- RECORDED DATA:

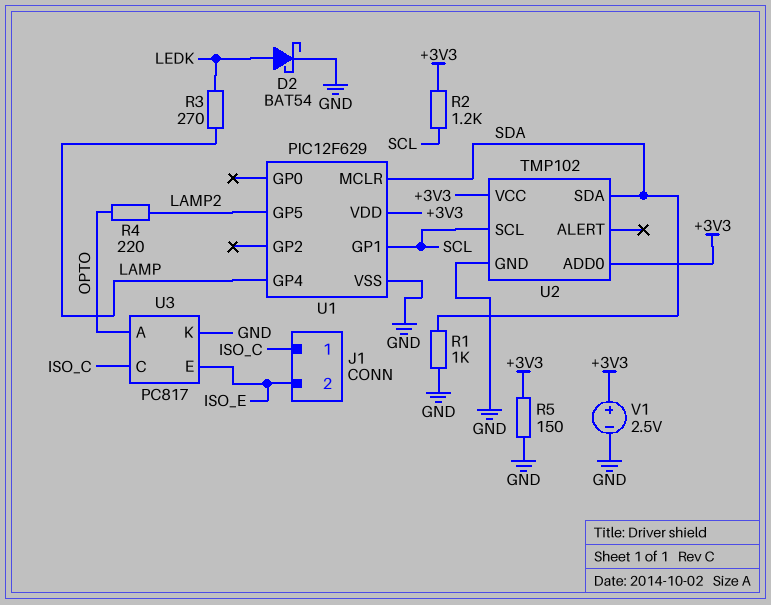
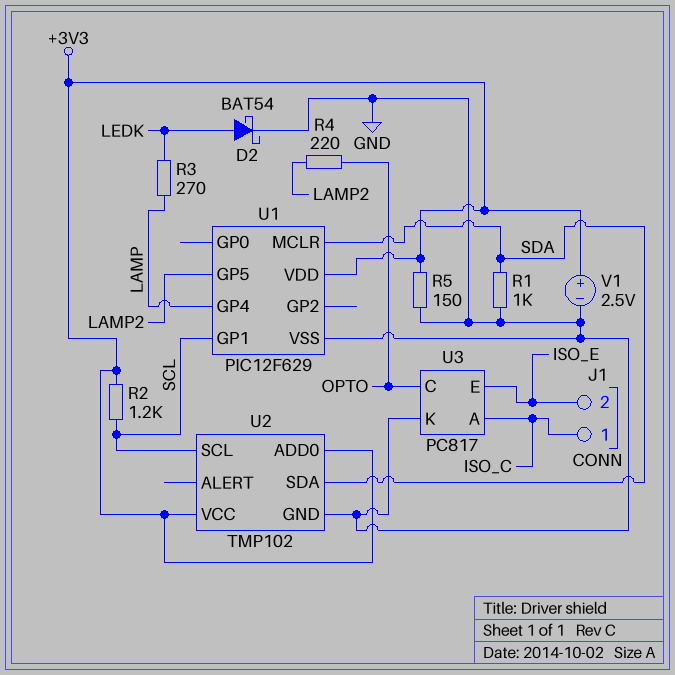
U3 pin A: OPTO -> ISO_C
U3 pin C: ISO_C -> OPTO

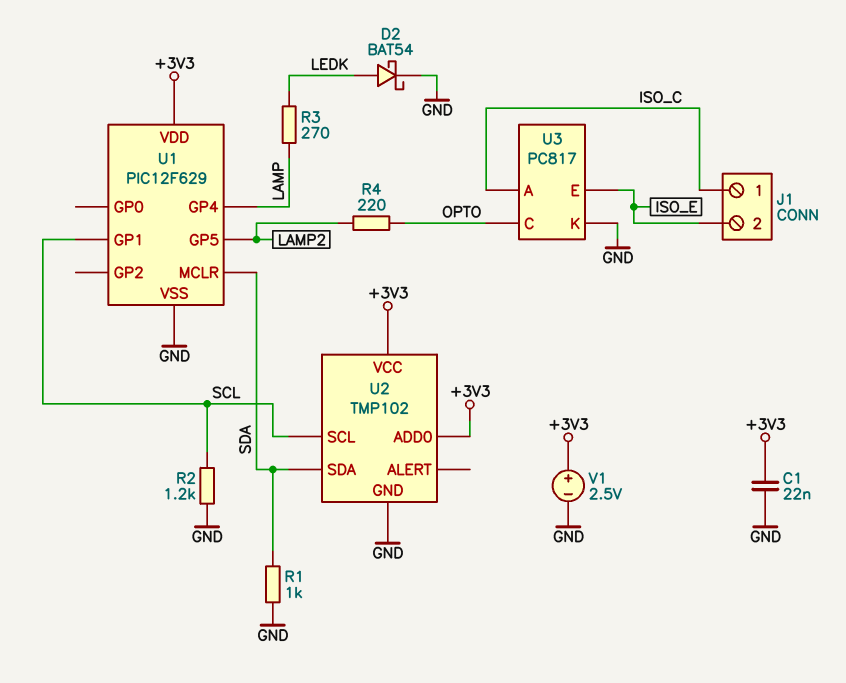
C1: none -> 22nF (+3V3, GND)
R2: 1.2k (+3V3, SCL) -> 1.2k (GND, SCL)
R5: 150 (+3V3, GND) -> none

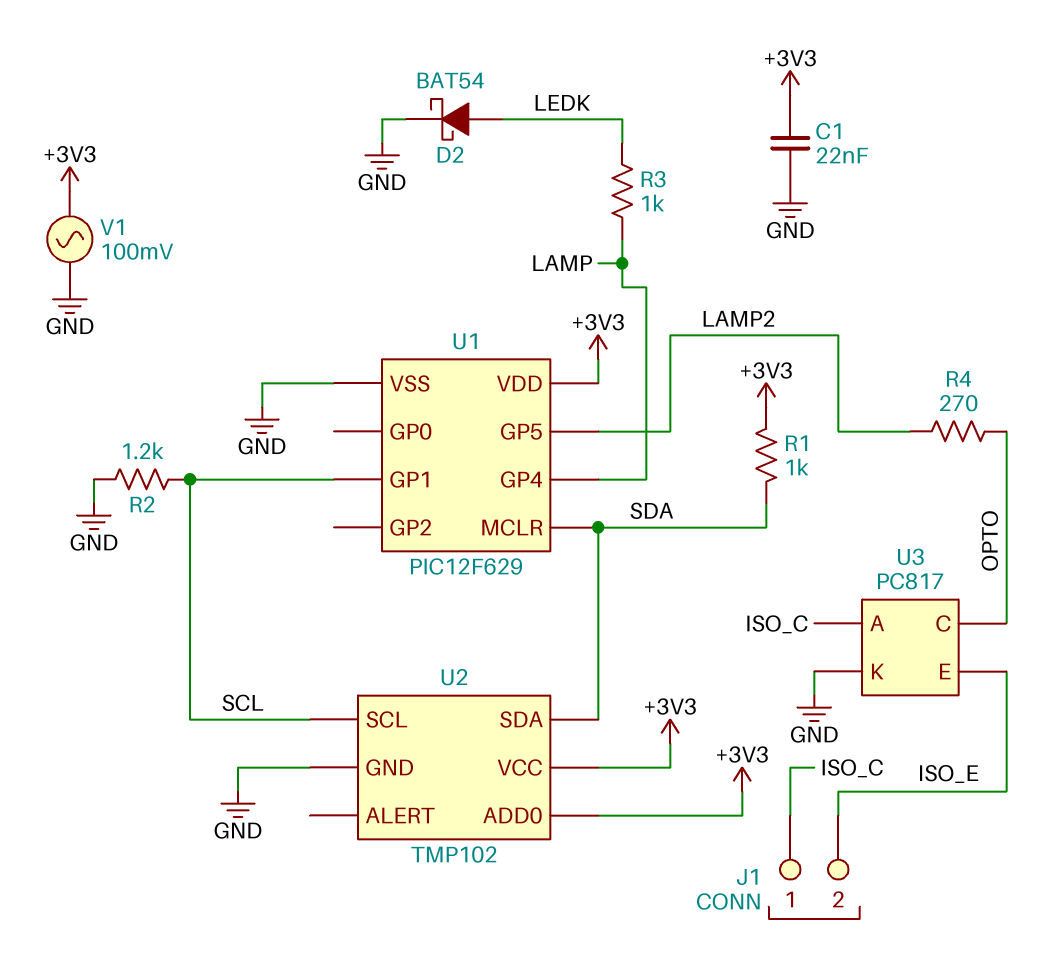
R1: 1k (GND, SDA) -> 1k (+3V3, SDA)
R3: 270 (LAMP, LEDK) -> 1k (LAMP, LEDK)
R4: 220 (LAMP2, OPTO) -> 270 (LAMP2, OPTO)
V1: 2.5V (plus +3V3, minus GND) -> AC 100mV (+3V3, GND)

- BRIEF: Give the data again exactly. Keep the images out.

- FINAL ANSWER:
U3 pin A: OPTO -> ISO_C
U3 pin C: ISO_C -> OPTO

C1: none -> 22nF (+3V3, GND)
R2: 1.2k (+3V3, SCL) -> 1.2k (GND, SCL)
R5: 150 (+3V3, GND) -> none

R1: 1k (GND, SDA) -> 1k (+3V3, SDA)
R3: 270 (LAMP, LEDK) -> 1k (LAMP, LEDK)
R4: 220 (LAMP2, OPTO) -> 270 (LAMP2, OPTO)
V1: 2.5V (plus +3V3, minus GND) -> AC 100mV (+3V3, GND)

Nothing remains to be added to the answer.